* WHAT THE EXERCISE ASKS
If an entry holds a picture, drop the picture but restate the entry word for word.

MATERIAL SHOWN START

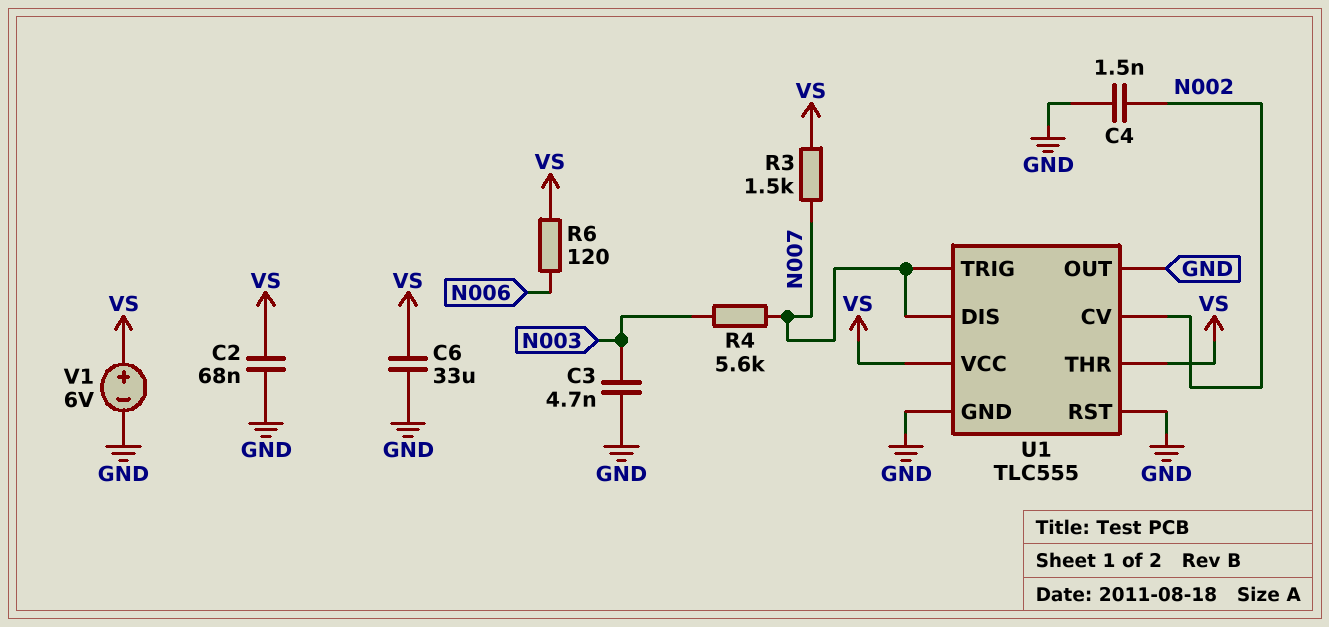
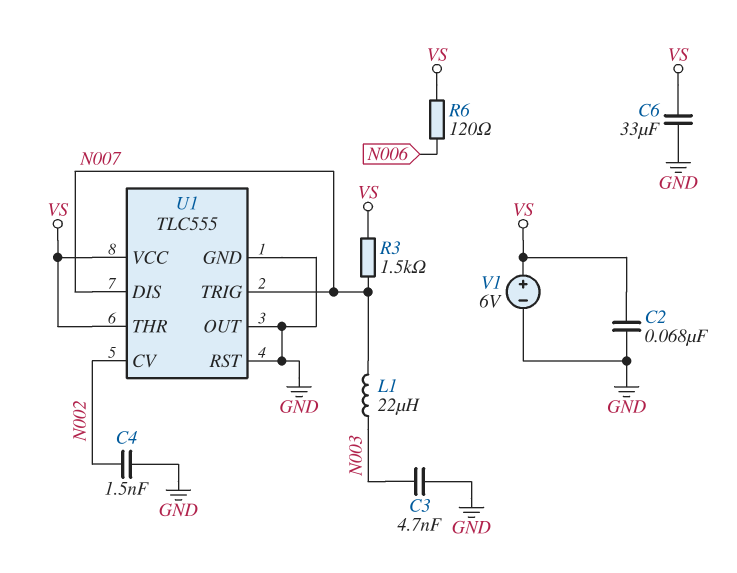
L1: none -> 22uH (N003, N007)
R4: 5.6k (N003, N007) -> none

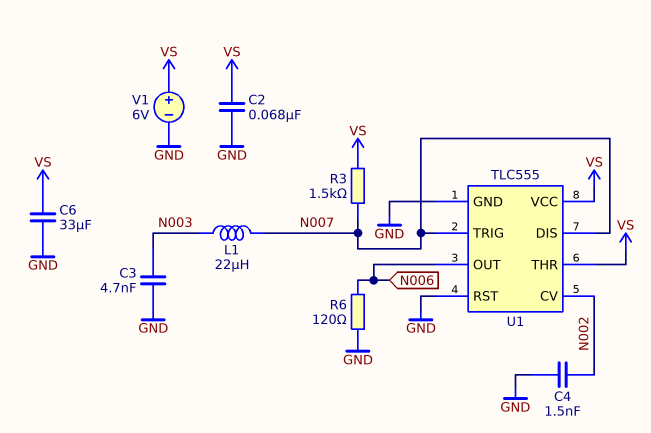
R6: 120 (N006, VS) -> 120 (GND, N006)
U1 pin OUT: GND -> N006

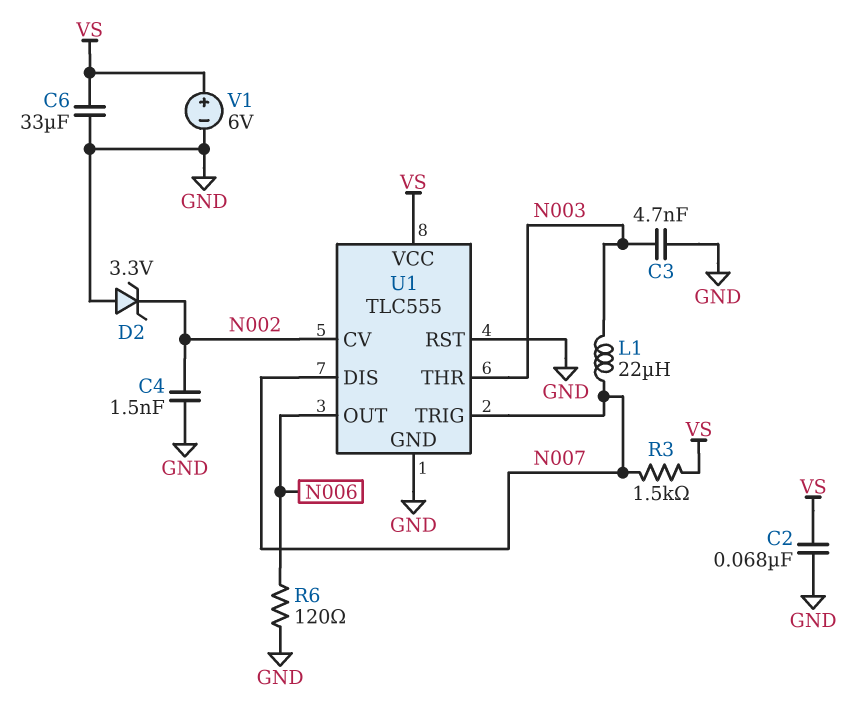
D2: none -> zener 3.3V (A GND, K N002)
U1 pin THR: VS -> N003

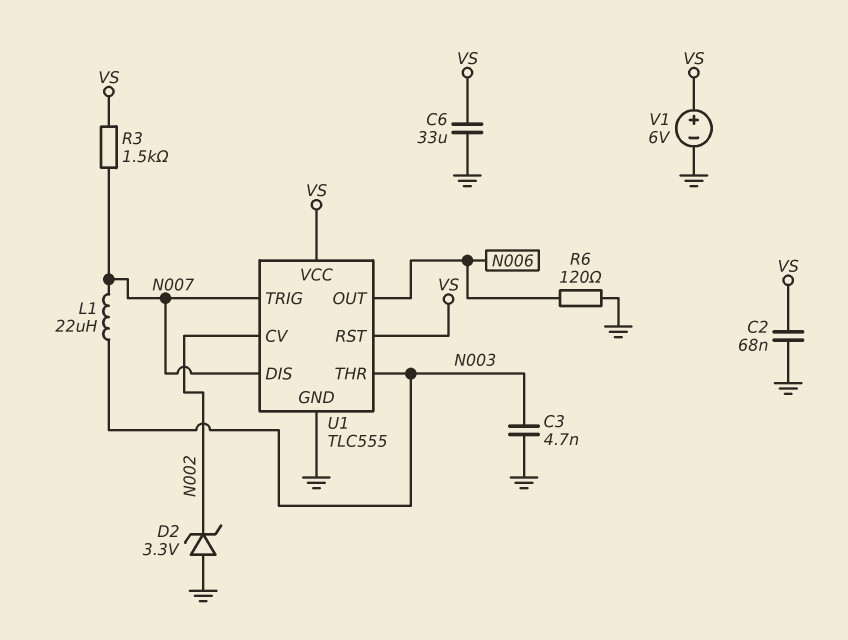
C4: 1.5nF (GND, N002) -> none
U1 pin RST: GND -> VS

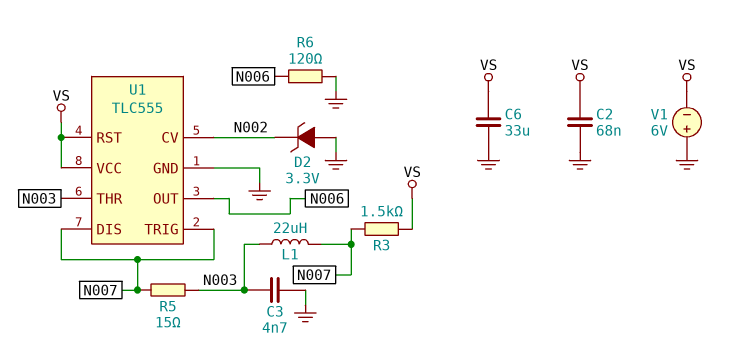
R5: none -> 15 (N003, N007)
V1: 6V (plus VS, minus GND) -> 6V (plus GND, minus VS)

MATERIAL SHOWN END

* COMPLETED EXERCISE
L1: none -> 22uH (N003, N007)
R4: 5.6k (N003, N007) -> none

R6: 120 (N006, VS) -> 120 (GND, N006)
U1 pin OUT: GND -> N006

D2: none -> zener 3.3V (A GND, K N002)
U1 pin THR: VS -> N003

C4: 1.5nF (GND, N002) -> none
U1 pin RST: GND -> VS

R5: none -> 15 (N003, N007)
V1: 6V (plus VS, minus GND) -> 6V (plus GND, minus VS)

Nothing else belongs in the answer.